YOUR ASSIGNMENT — Only the lines from the line that contains "move | rugakolux" through the final line of the entries below belong in your answer, copied exactly and without pictures.

AVAILABLE DATA Start Marker

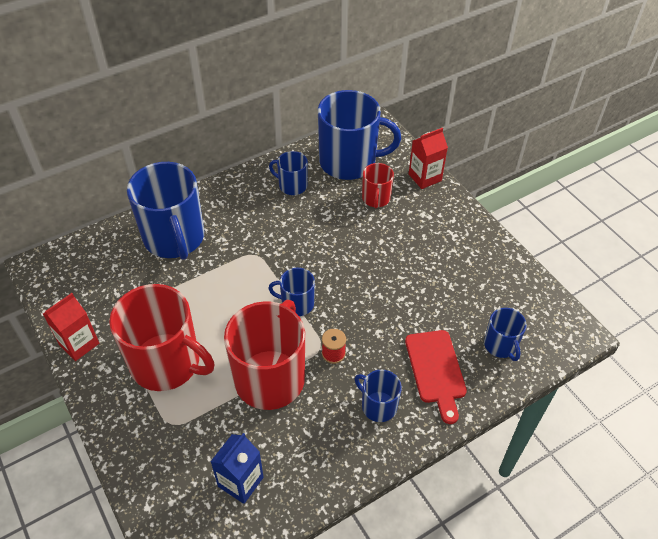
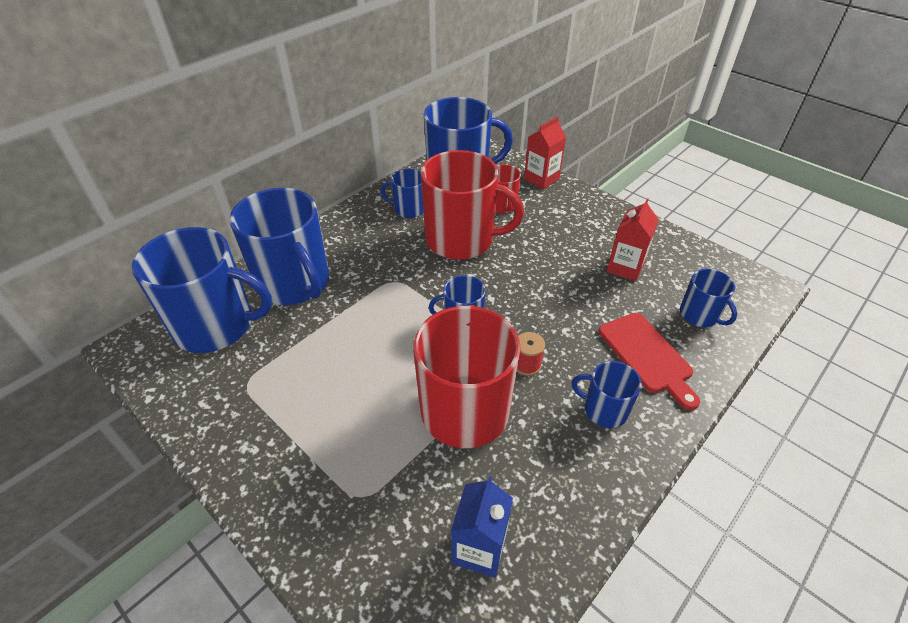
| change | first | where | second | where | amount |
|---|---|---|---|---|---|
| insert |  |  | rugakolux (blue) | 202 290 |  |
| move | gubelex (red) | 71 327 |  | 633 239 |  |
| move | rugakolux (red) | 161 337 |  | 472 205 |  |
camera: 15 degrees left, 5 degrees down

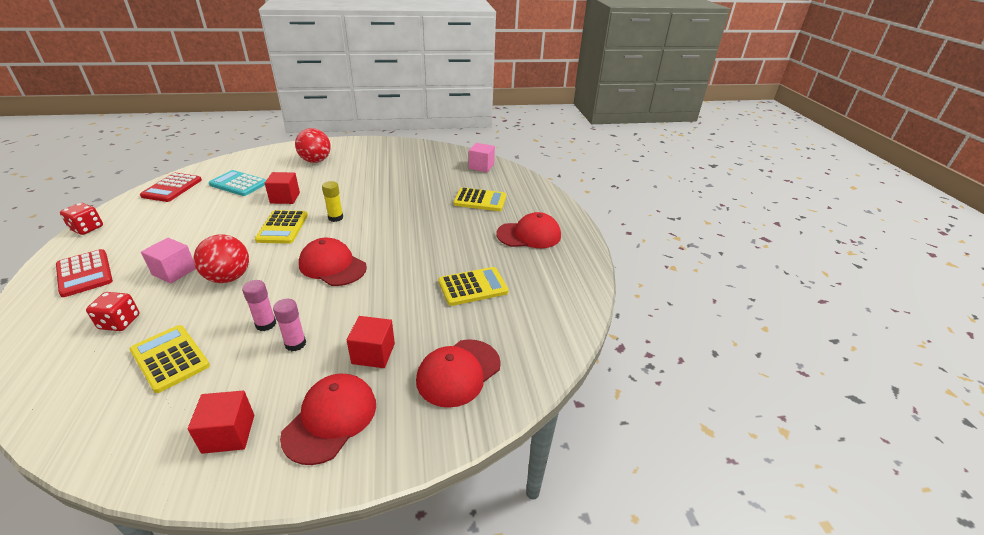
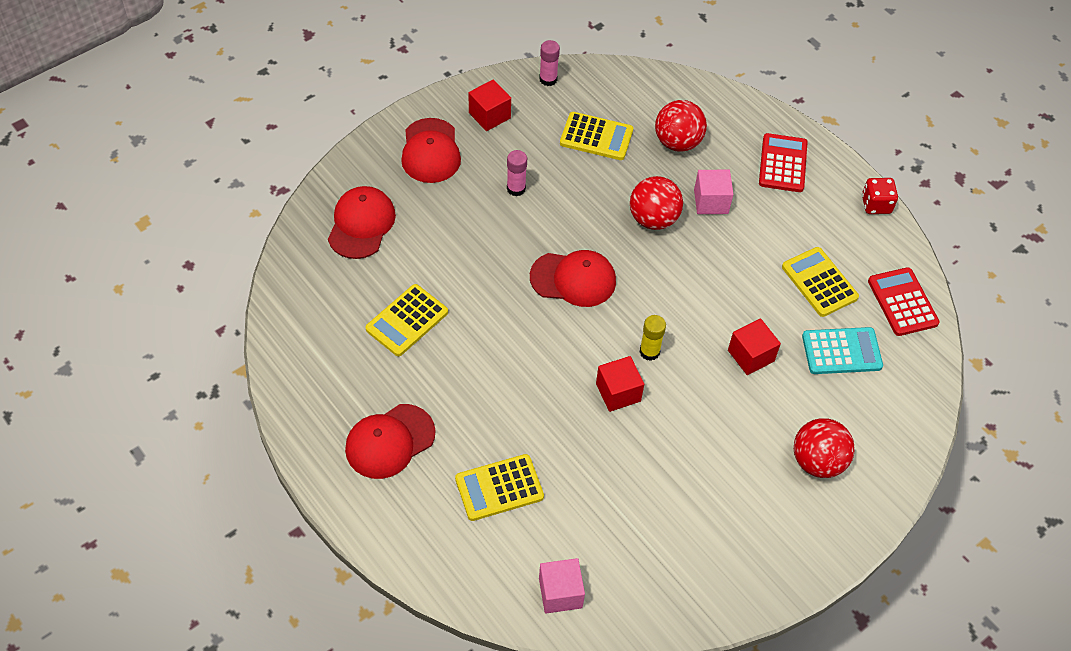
| change | first | where | second | where | amount |
|---|---|---|---|---|---|
| move | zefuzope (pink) | 259 305 |  | 549 63 |  |
| move | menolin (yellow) | 281 227 |  | 820 282 |  |
| move | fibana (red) | 371 342 |  | 620 384 |  |
| replace | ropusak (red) | 112 311 | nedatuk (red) | 681 126 |  |
| rotate | menolin (red) | 84 273 |  | 783 162 | 75 degrees clockwise |
camera: 150 degrees right, 20 degrees up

AVAILABLE DATA End Marker

EXERCISE OUTPUT —
| move | rugakolux (red) | 161 337 |  | 472 205 |  |
camera: 15 degrees left, 5 degrees down

| change | first | where | second | where | amount |
|---|---|---|---|---|---|
| move | zefuzope (pink) | 259 305 |  | 549 63 |  |
| move | menolin (yellow) | 281 227 |  | 820 282 |  |
| move | fibana (red) | 371 342 |  | 620 384 |  |
| replace | ropusak (red) | 112 311 | nedatuk (red) | 681 126 |  |
| rotate | menolin (red) | 84 273 |  | 783 162 | 75 degrees clockwise |
camera: 150 degrees right, 20 degrees up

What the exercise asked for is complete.